• **Your task**:
Where a line holds the word "none", copy that line from the data below.

** Opening Input block **

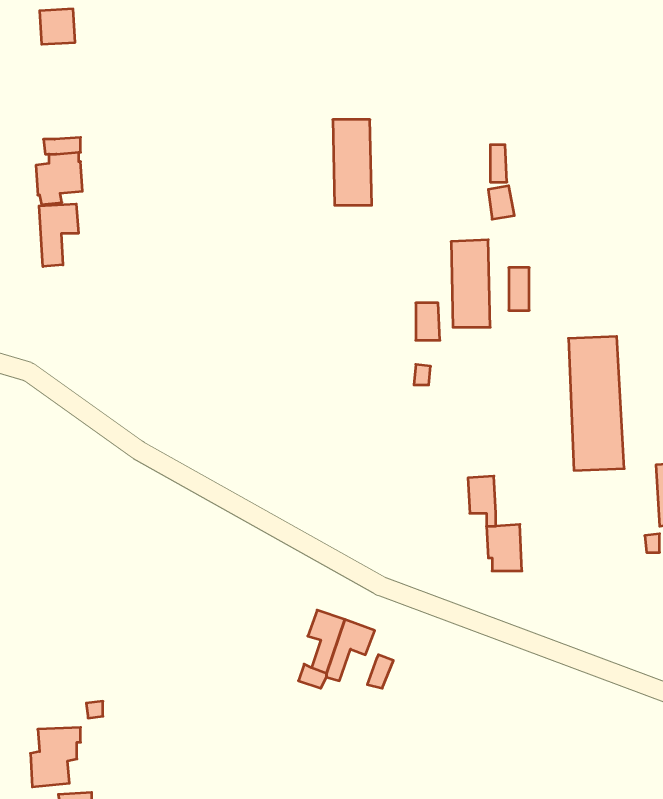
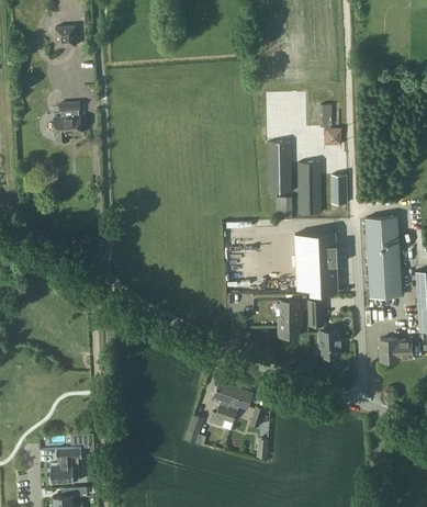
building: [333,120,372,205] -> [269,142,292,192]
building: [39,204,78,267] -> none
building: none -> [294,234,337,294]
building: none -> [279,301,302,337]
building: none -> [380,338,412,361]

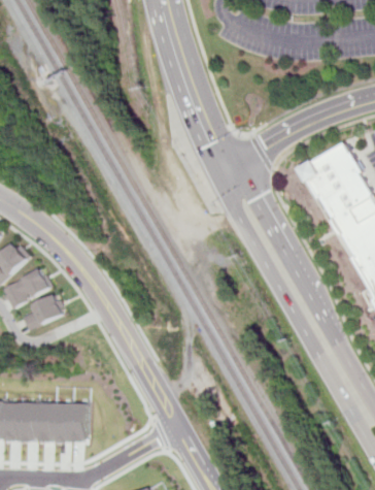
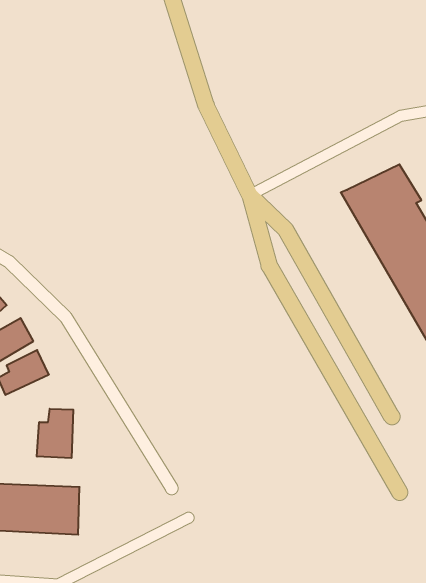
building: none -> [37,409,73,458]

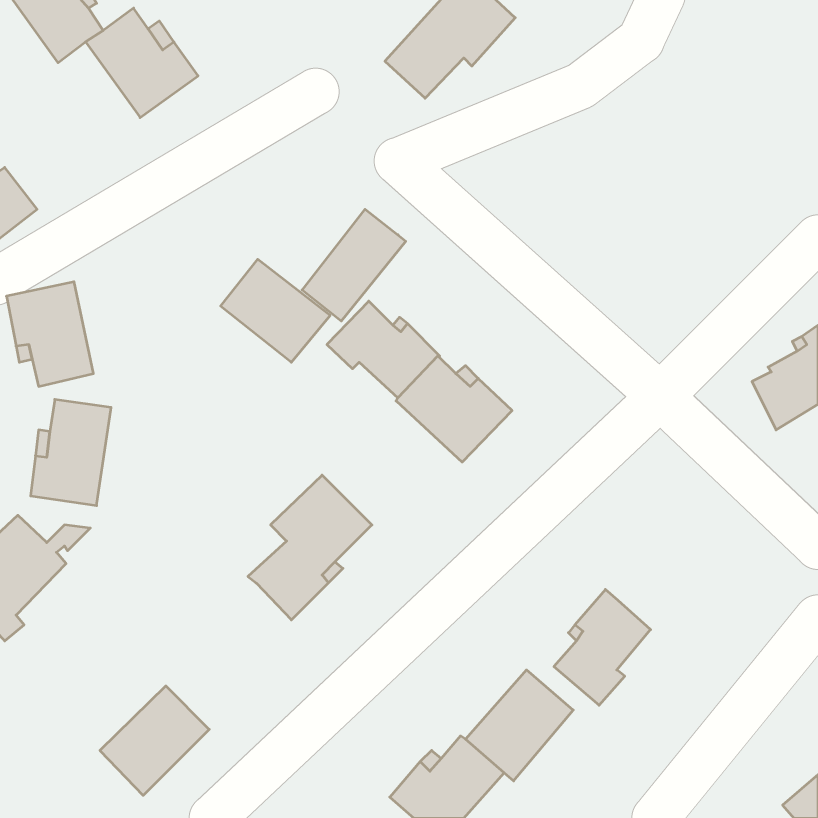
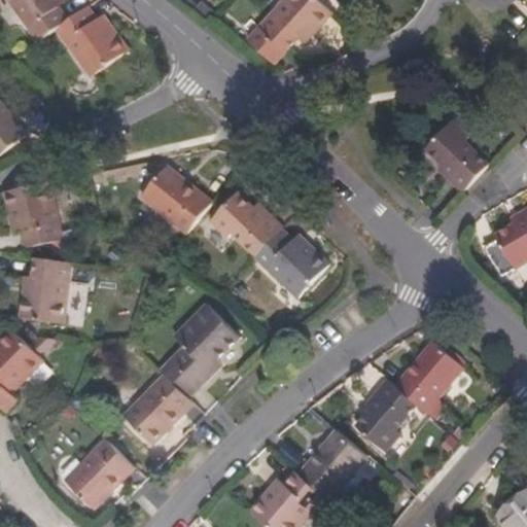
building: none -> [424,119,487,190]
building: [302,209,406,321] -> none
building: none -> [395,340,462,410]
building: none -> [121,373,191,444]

** Closing Input block **
** Opening Input block **

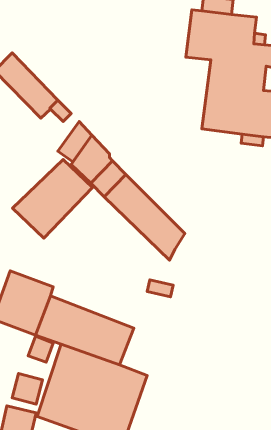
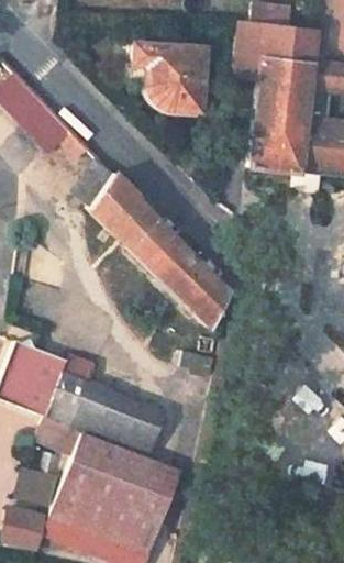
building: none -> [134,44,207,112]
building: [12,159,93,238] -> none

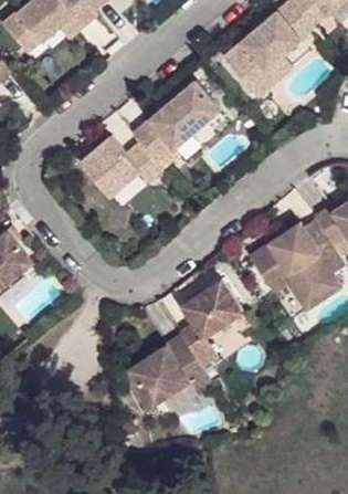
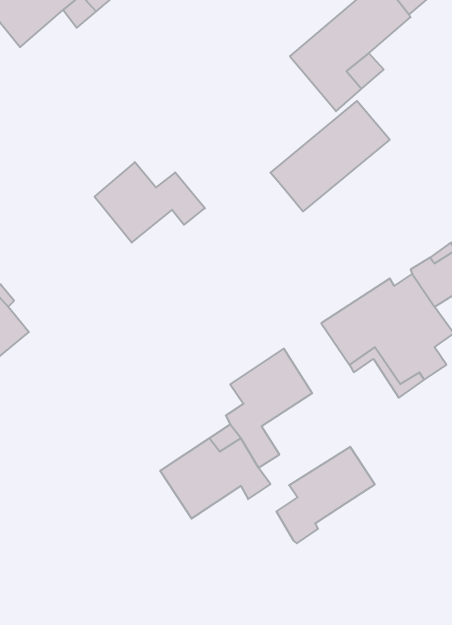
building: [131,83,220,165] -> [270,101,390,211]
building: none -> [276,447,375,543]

** Closing Input block **

• **Result**:
building: [39,204,78,267] -> none
building: none -> [294,234,337,294]
building: none -> [279,301,302,337]
building: none -> [380,338,412,361]
building: none -> [37,409,73,458]
building: none -> [424,119,487,190]
building: [302,209,406,321] -> none
building: none -> [395,340,462,410]
building: none -> [121,373,191,444]
building: none -> [134,44,207,112]
building: [12,159,93,238] -> none
building: none -> [276,447,375,543]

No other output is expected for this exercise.